Exercise> Copy every one of the rows below word for word, leaving the pictures out.

+++ Material for the task

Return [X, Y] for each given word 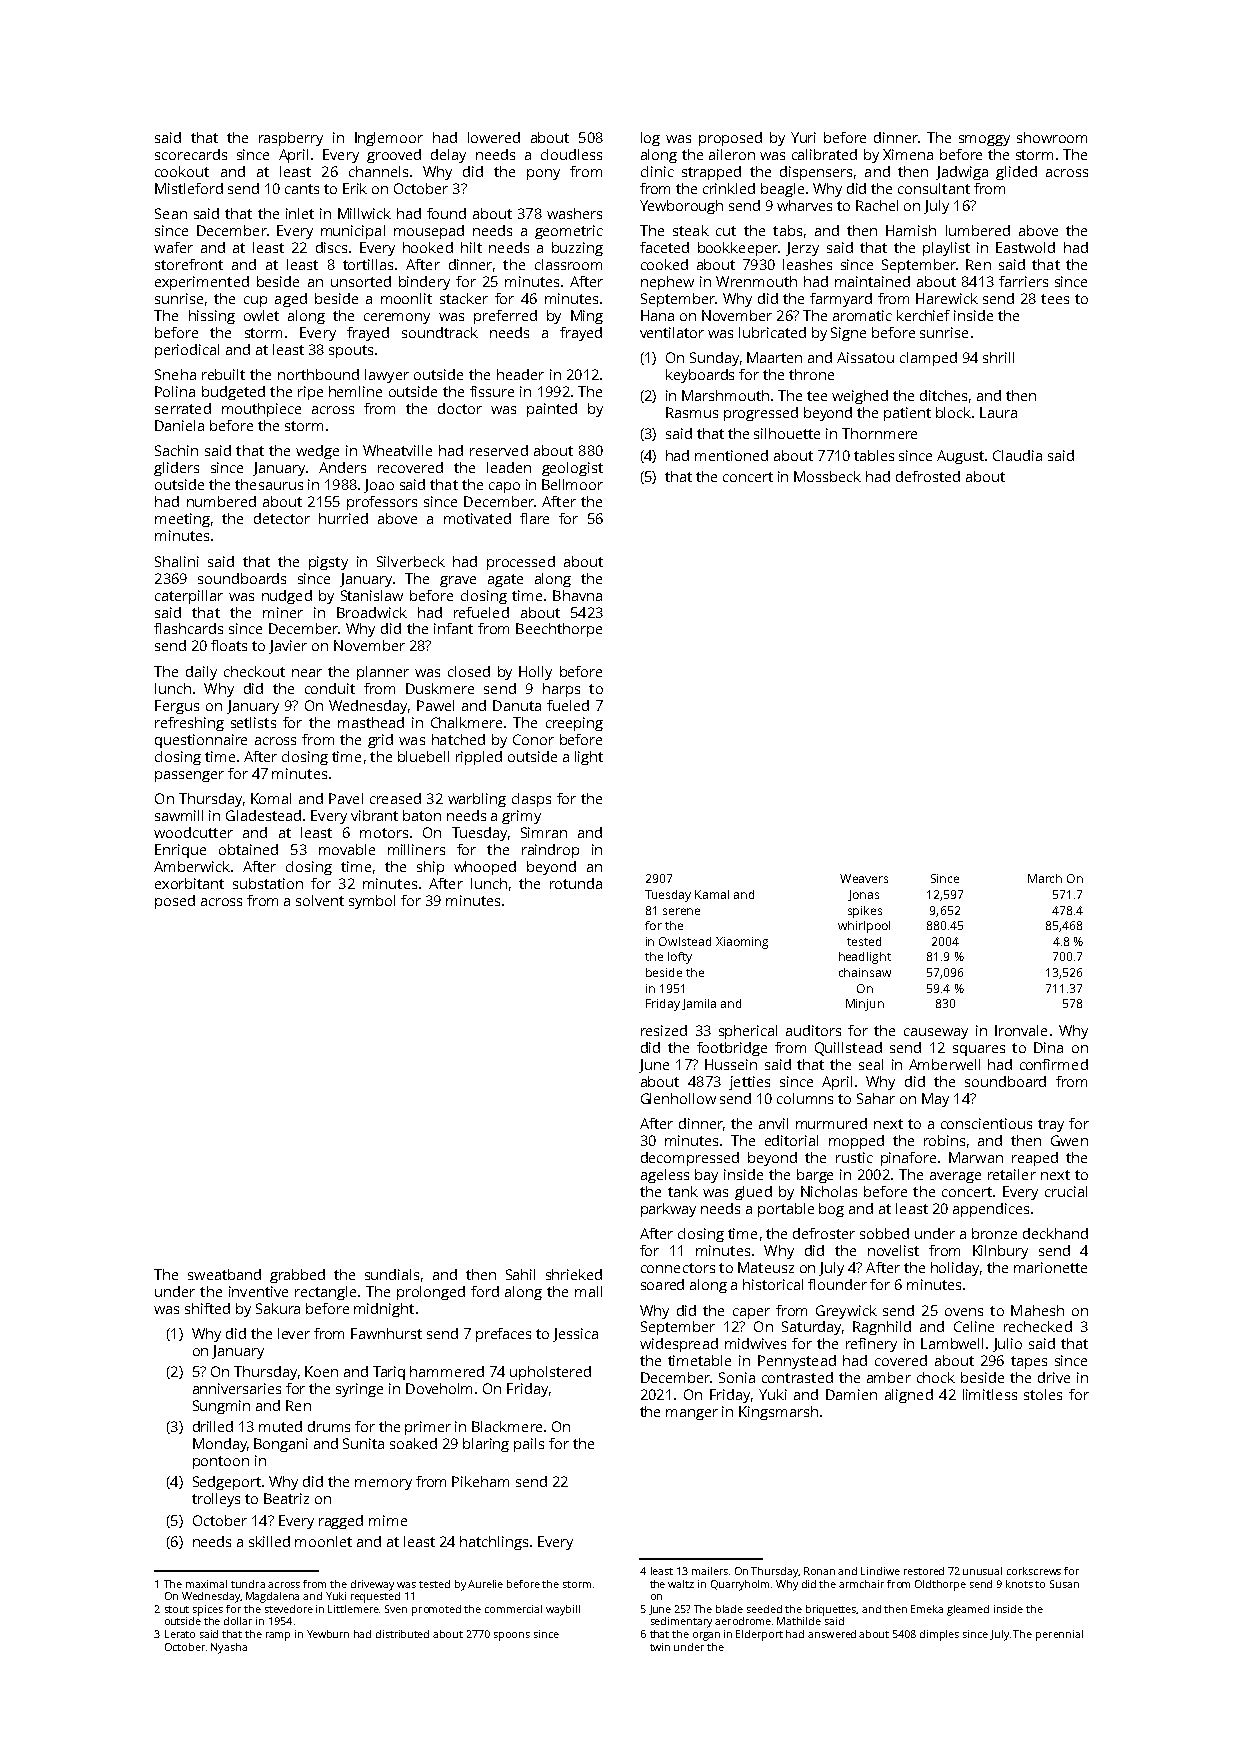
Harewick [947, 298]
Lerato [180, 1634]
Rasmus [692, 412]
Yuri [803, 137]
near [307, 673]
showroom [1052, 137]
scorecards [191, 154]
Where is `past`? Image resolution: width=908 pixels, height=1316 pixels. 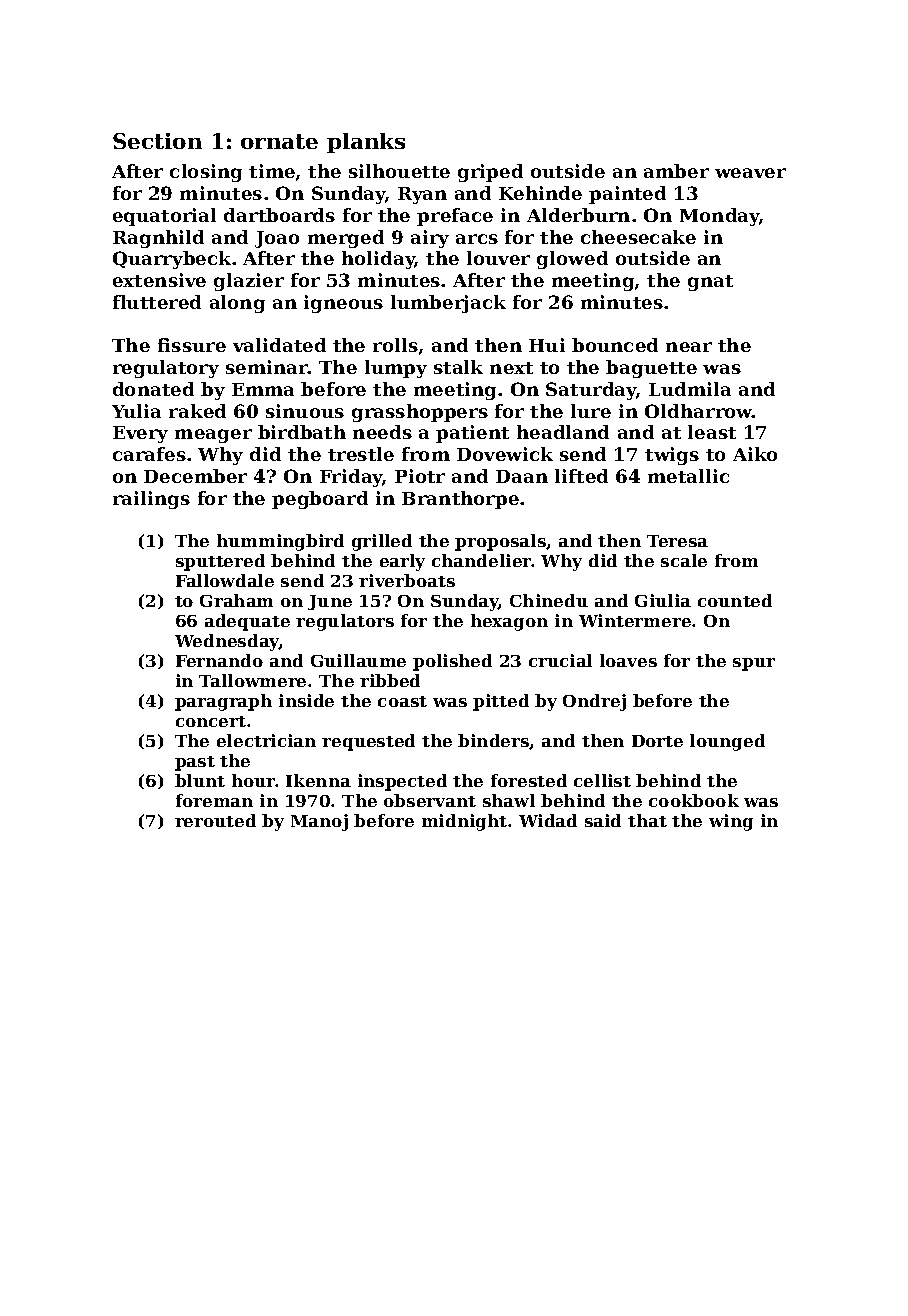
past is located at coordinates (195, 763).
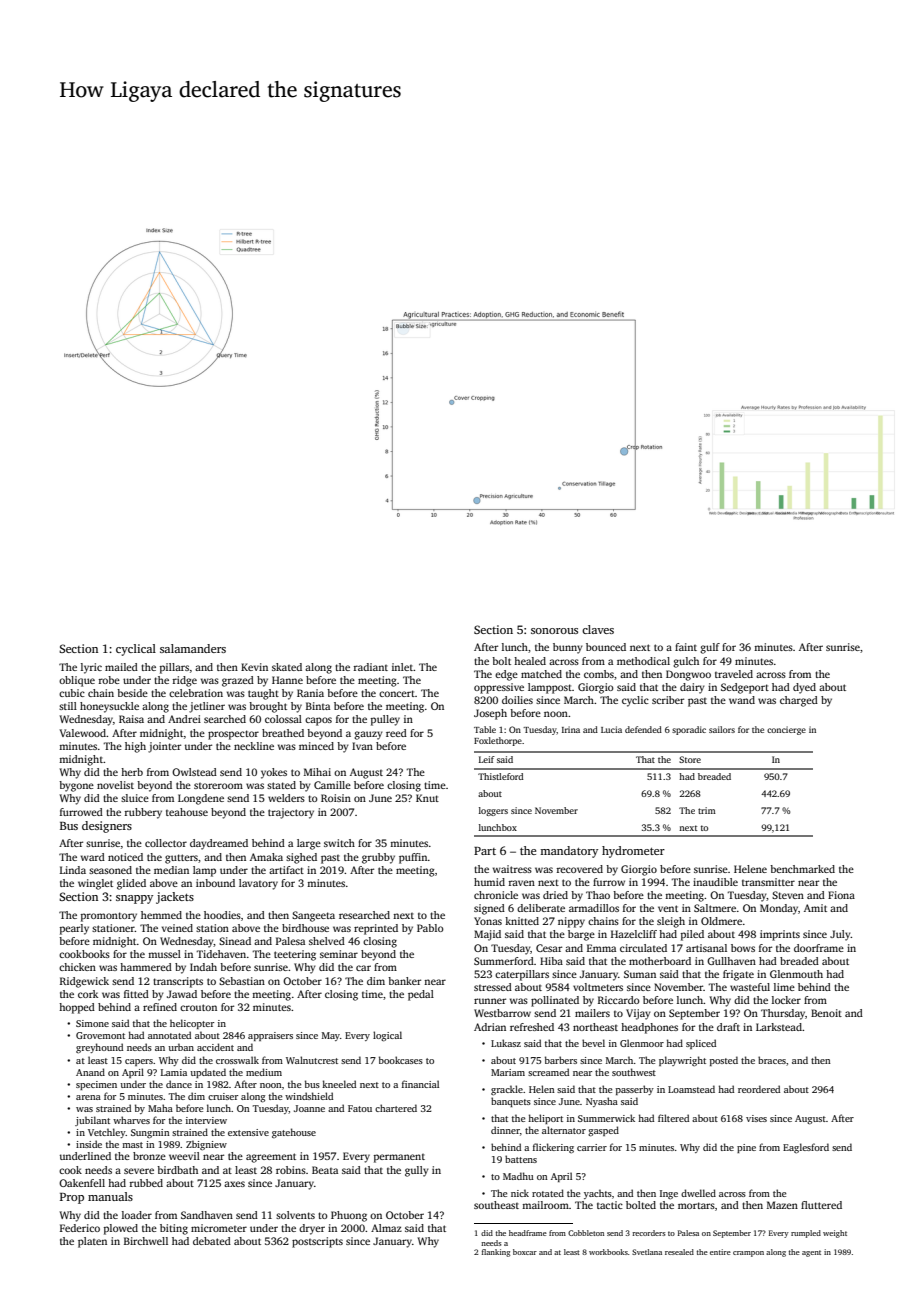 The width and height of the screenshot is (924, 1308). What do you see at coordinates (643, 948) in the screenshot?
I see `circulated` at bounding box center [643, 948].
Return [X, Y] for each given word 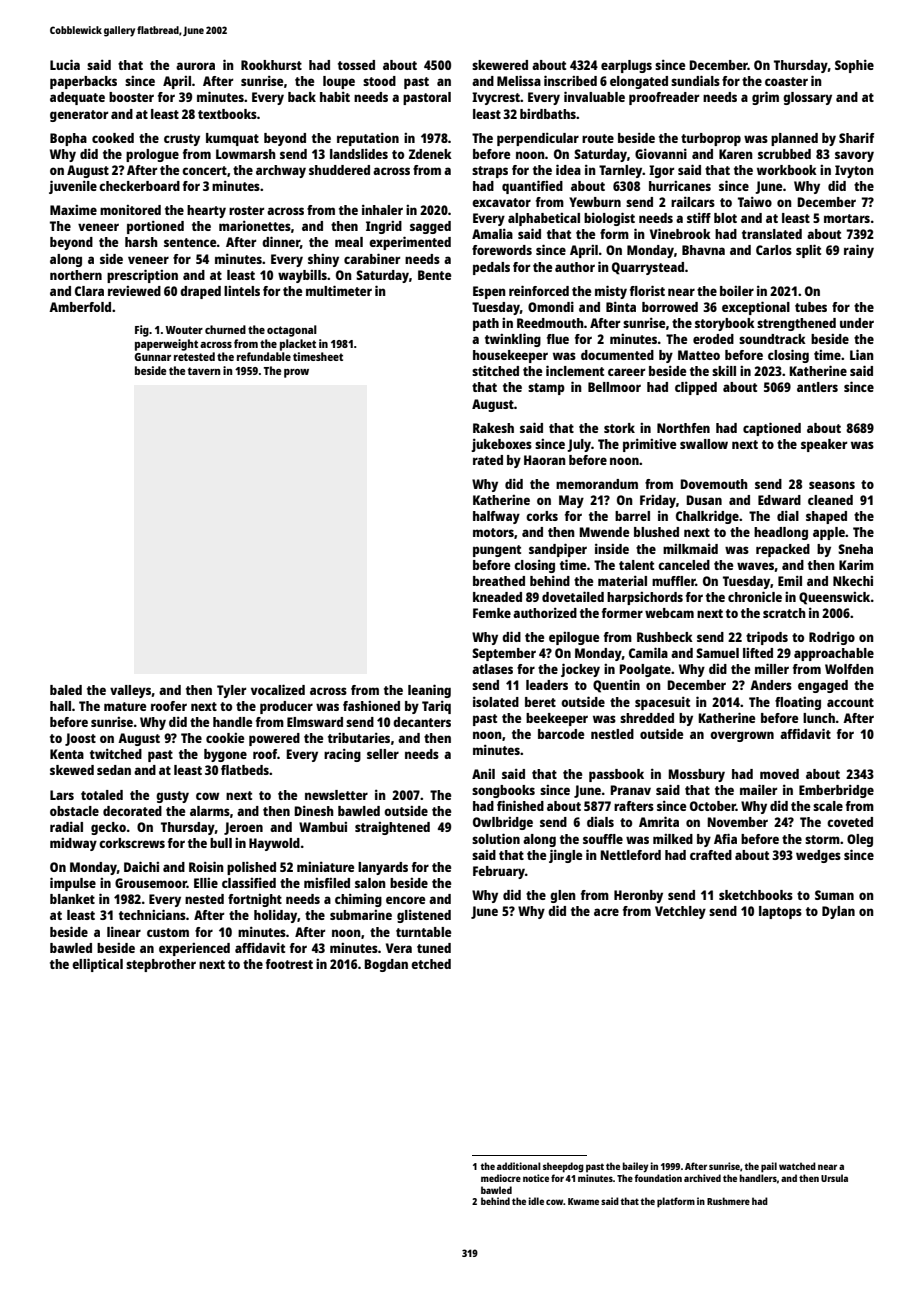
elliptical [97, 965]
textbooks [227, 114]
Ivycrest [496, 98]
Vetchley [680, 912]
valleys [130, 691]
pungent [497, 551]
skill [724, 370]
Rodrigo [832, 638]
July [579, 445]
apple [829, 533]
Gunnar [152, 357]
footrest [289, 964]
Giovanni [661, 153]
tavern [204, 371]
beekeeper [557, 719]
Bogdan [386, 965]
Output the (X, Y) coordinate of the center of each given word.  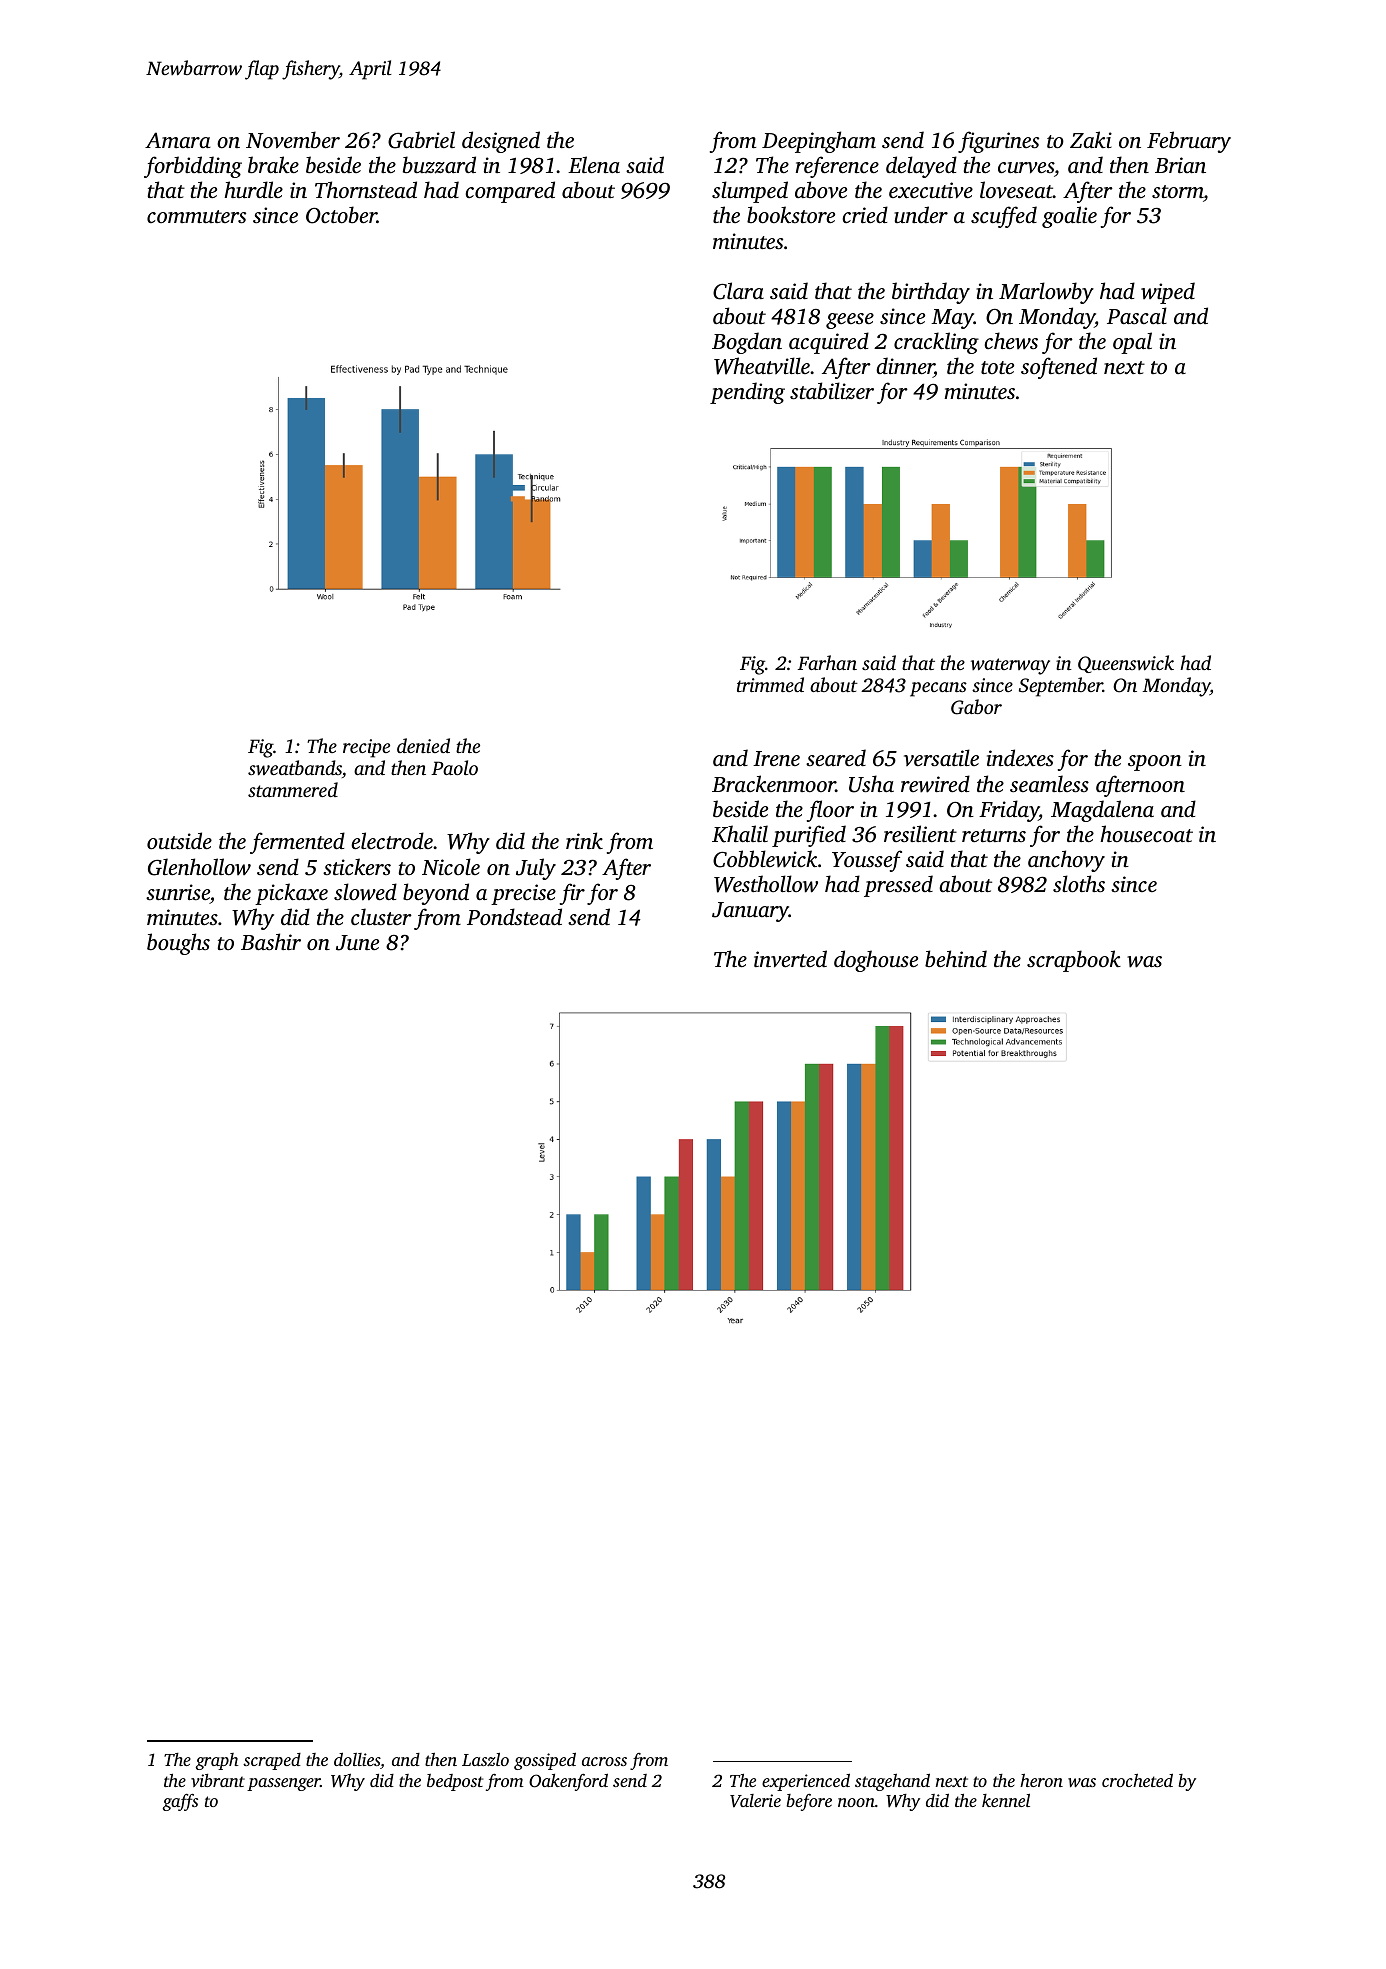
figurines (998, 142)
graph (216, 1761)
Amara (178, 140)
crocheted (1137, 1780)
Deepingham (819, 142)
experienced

++++++

Correct result>
Return [X, Y] for each given word 
Harewick [947, 298]
Lerato [180, 1634]
Rasmus [692, 412]
Yuri [803, 137]
near [307, 673]
showroom [1052, 137]
scorecards [191, 154]
Where is `past`? Image resolution: width=908 pixels, height=1316 pixels. 
past is located at coordinates (195, 763).
 The width and height of the screenshot is (924, 1308). What do you see at coordinates (643, 948) in the screenshot?
I see `circulated` at bounding box center [643, 948].
Return [X, Y] for each given word 
elliptical [97, 965]
textbooks [227, 114]
Ivycrest [496, 98]
Vetchley [680, 912]
valleys [130, 691]
pungent [497, 551]
skill [724, 370]
Rodrigo [832, 638]
July [579, 445]
apple [829, 533]
Gunnar [152, 357]
footrest [289, 964]
Giovanni [661, 153]
tavern [204, 371]
beekeeper [557, 719]
Bogdan [386, 965]
Output the (X, Y) coordinate of the center of each given word.  
figurines (998, 142)
graph (216, 1761)
Amara (178, 140)
crocheted (1137, 1780)
Deepingham (819, 142)
experienced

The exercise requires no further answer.